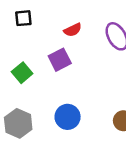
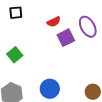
purple square: (60, 60) -> (66, 38), moved

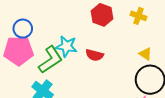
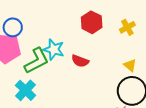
yellow cross: (139, 16) -> (127, 27), turned 35

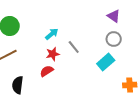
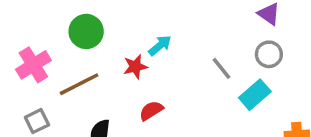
gray line: (74, 47) -> (221, 68), moved
red star: (53, 54) -> (135, 67), moved

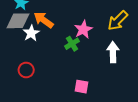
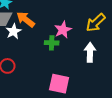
green cross: (72, 44) -> (52, 43), turned 32
pink square: (81, 87) -> (59, 84), size x1.5

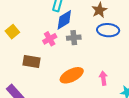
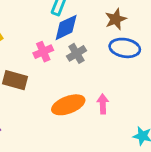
gray cross: (74, 38) -> (77, 53), turned -32
pink arrow: (103, 78) -> (103, 104), moved

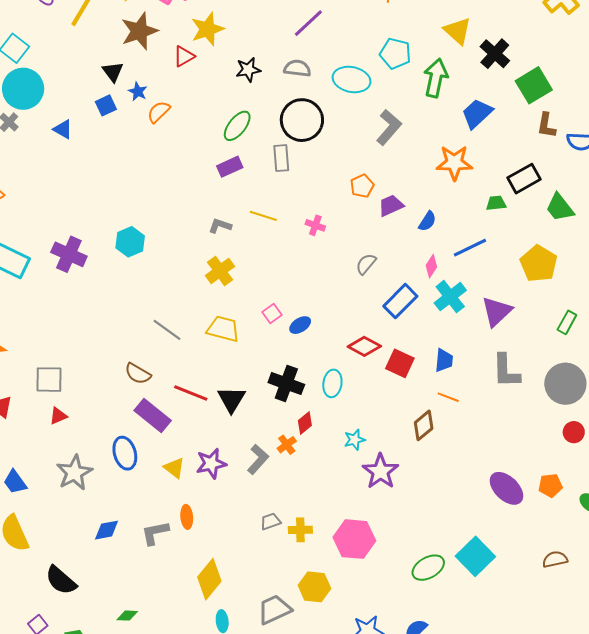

★ ★ ★ ★ ★

→ **Work required**
Only the lines from the line with "red star: (53, 54) -> (135, 67), moved" through the end of the records belong in your copy. Repeat them exactly, without pictures.

→ **Answer box**
red star: (53, 54) -> (135, 67), moved

green cross: (72, 44) -> (52, 43), turned 32
pink square: (81, 87) -> (59, 84), size x1.5

gray cross: (74, 38) -> (77, 53), turned -32
pink arrow: (103, 78) -> (103, 104), moved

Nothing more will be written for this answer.